--- START ---
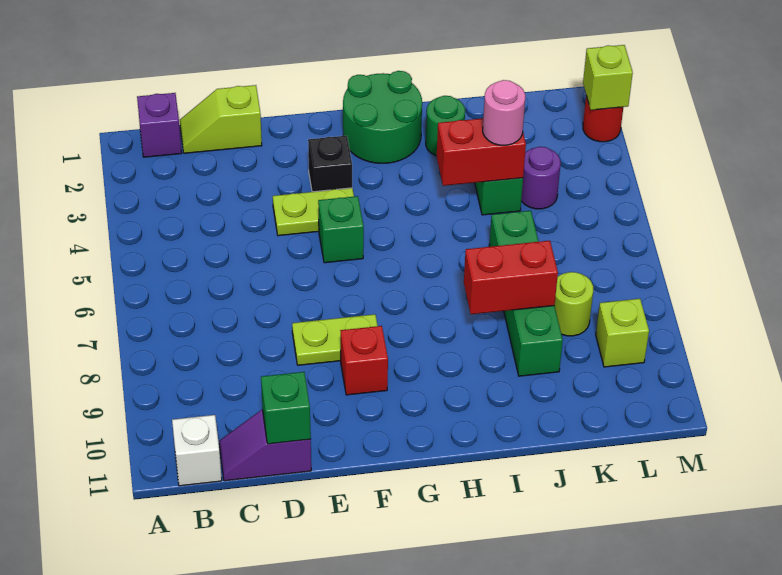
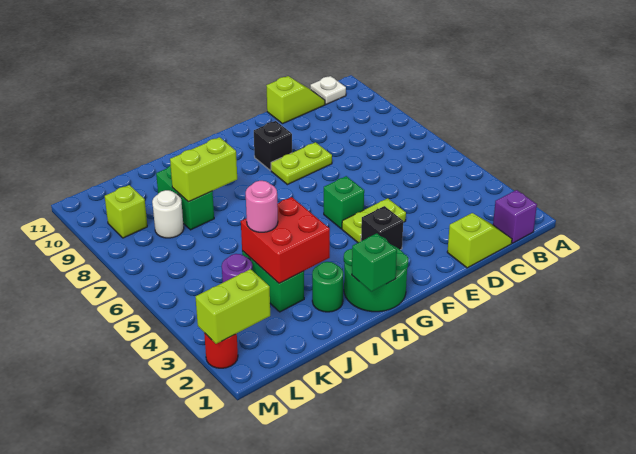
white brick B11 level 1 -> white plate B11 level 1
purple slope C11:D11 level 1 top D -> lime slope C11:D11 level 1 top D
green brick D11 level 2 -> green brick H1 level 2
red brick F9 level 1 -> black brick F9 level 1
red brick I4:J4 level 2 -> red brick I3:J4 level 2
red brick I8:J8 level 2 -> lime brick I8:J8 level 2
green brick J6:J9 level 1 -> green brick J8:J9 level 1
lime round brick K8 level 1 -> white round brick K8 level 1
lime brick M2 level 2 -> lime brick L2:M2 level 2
--- END ---
> _DIRECTIONS_
Extract every line from the one containing "red brick I4:J4" through the last line of the data, inclusive, exactly as written.

> _EXERCISE SOLUTION_
red brick I4:J4 level 2 -> red brick I3:J4 level 2
red brick I8:J8 level 2 -> lime brick I8:J8 level 2
green brick J6:J9 level 1 -> green brick J8:J9 level 1
lime round brick K8 level 1 -> white round brick K8 level 1
lime brick M2 level 2 -> lime brick L2:M2 level 2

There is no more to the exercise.